**Given data**
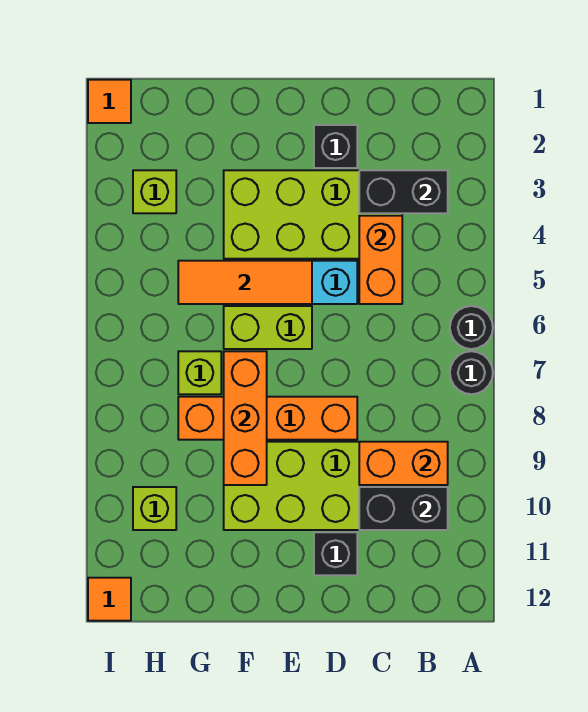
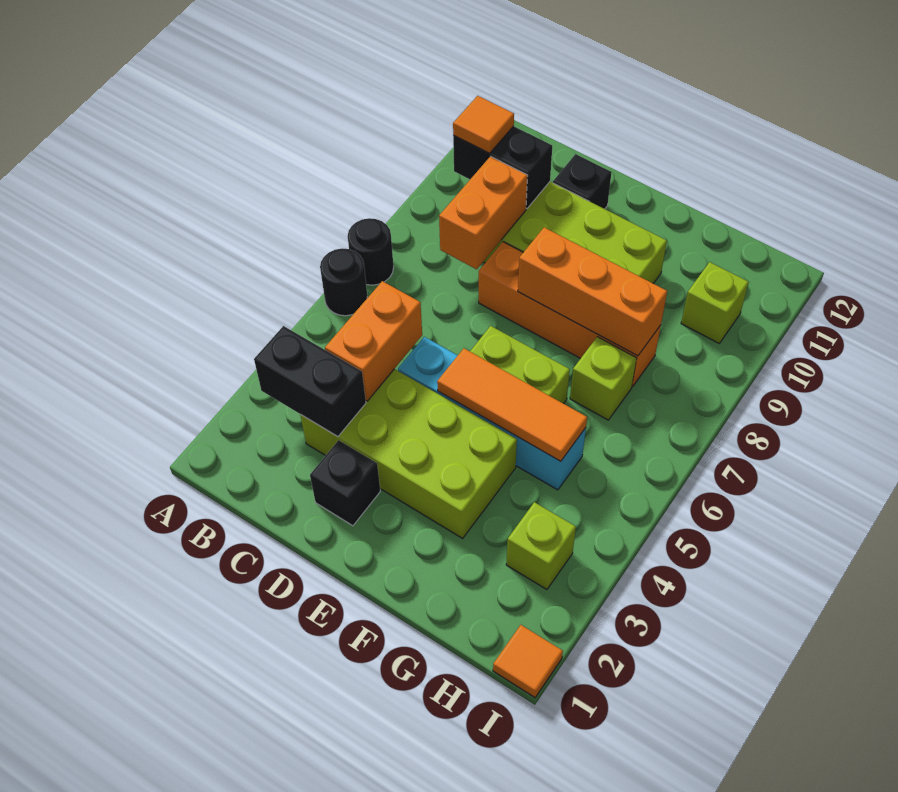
orange brick B9:C9 level 2 -> orange brick C8:C9 level 2
orange brick F7:F9 level 2 -> orange brick E8:G8 level 2
orange tile I12 level 1 -> orange tile B10 level 3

**Work to complete**
Your reply should be the full data above, copied exactly, with no pictures in it.

**Result for this exercise**
orange brick B9:C9 level 2 -> orange brick C8:C9 level 2
orange brick F7:F9 level 2 -> orange brick E8:G8 level 2
orange tile I12 level 1 -> orange tile B10 level 3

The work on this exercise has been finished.